*** Opening Supplied entries ***

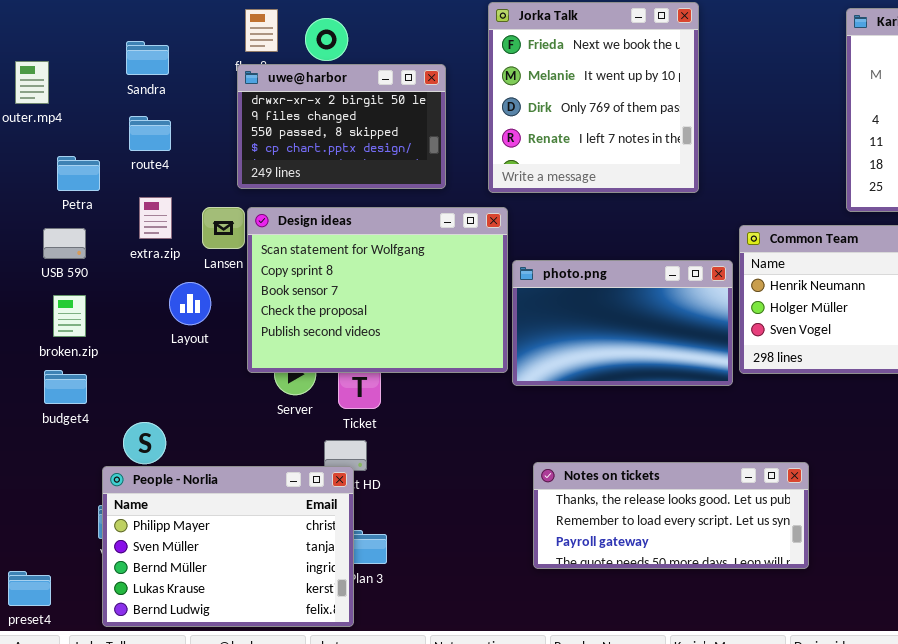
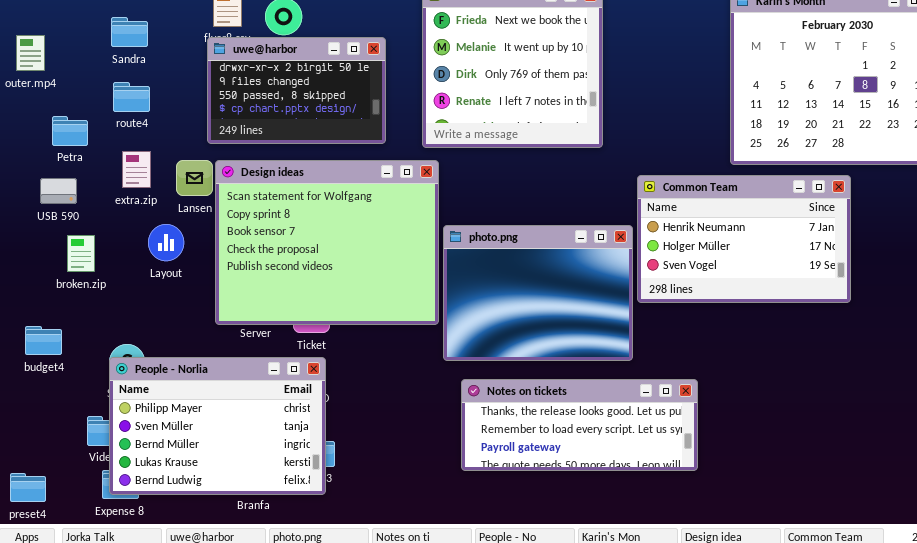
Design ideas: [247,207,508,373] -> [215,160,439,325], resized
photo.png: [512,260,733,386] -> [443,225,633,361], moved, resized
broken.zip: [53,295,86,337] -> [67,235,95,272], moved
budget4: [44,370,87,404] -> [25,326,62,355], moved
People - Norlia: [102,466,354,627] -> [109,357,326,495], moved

*** Closing Supplied entries ***

§ **Work request**: Looking at the records, how many of the lines contain the string "moved"? Only the number should be given.

§ **The completed task**: 4